(Provided information begins)

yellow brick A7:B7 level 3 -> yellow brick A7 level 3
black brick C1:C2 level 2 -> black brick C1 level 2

(Provided information ends)
(Provided information begins)

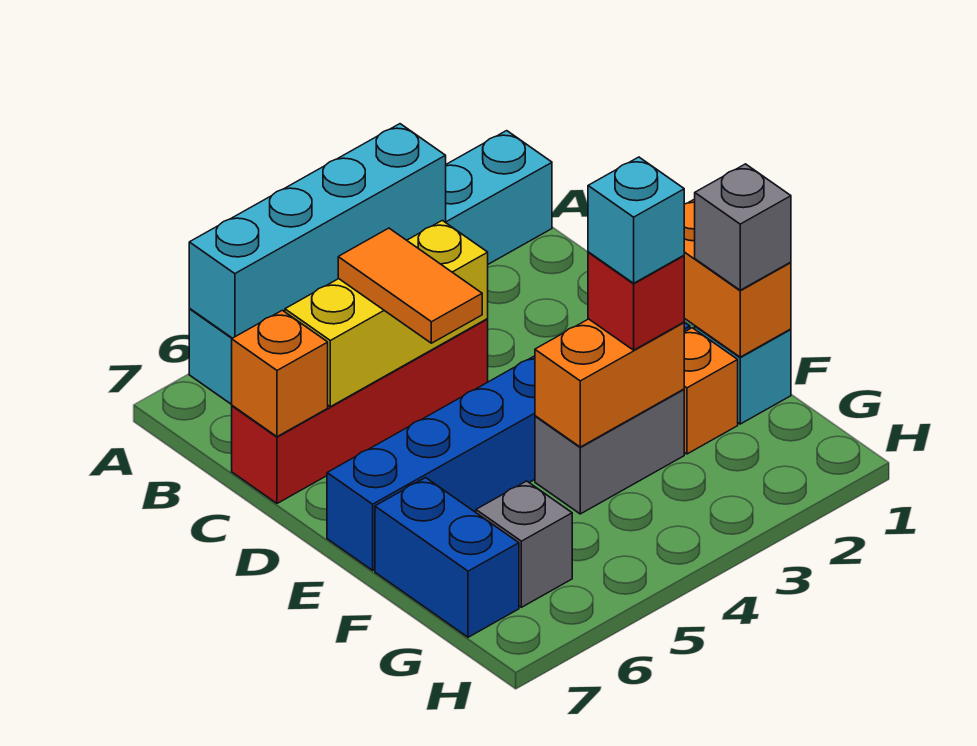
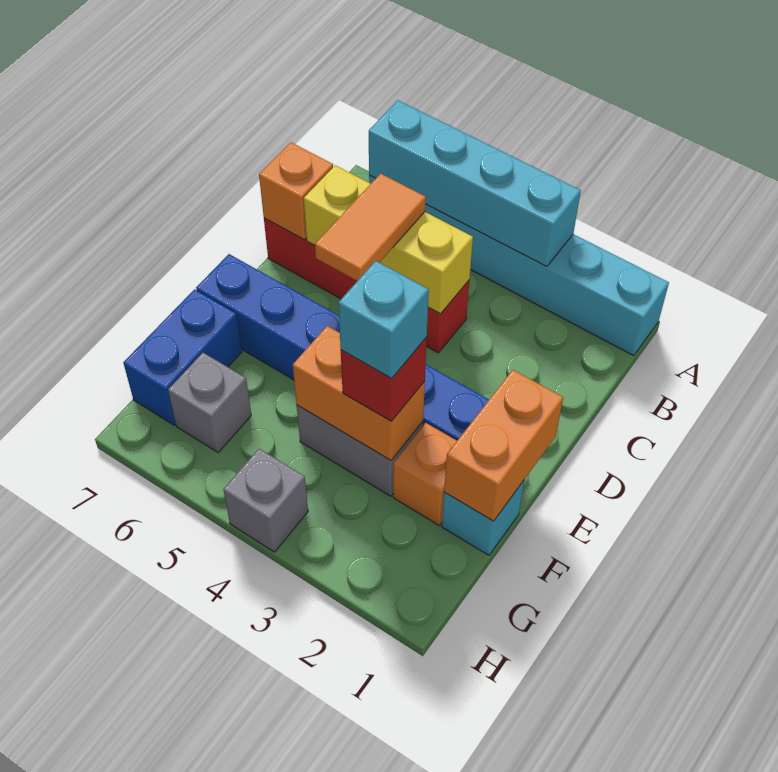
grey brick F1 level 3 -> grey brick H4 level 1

(Provided information ends)

What to produce:
From the entries above, write out only the lines starting at the line that holds "yellow brick A7:B7" and ending at the line that holds "black brick C1:C2", keeping both and matching them exactly.

Reply:
yellow brick A7:B7 level 3 -> yellow brick A7 level 3
black brick C1:C2 level 2 -> black brick C1 level 2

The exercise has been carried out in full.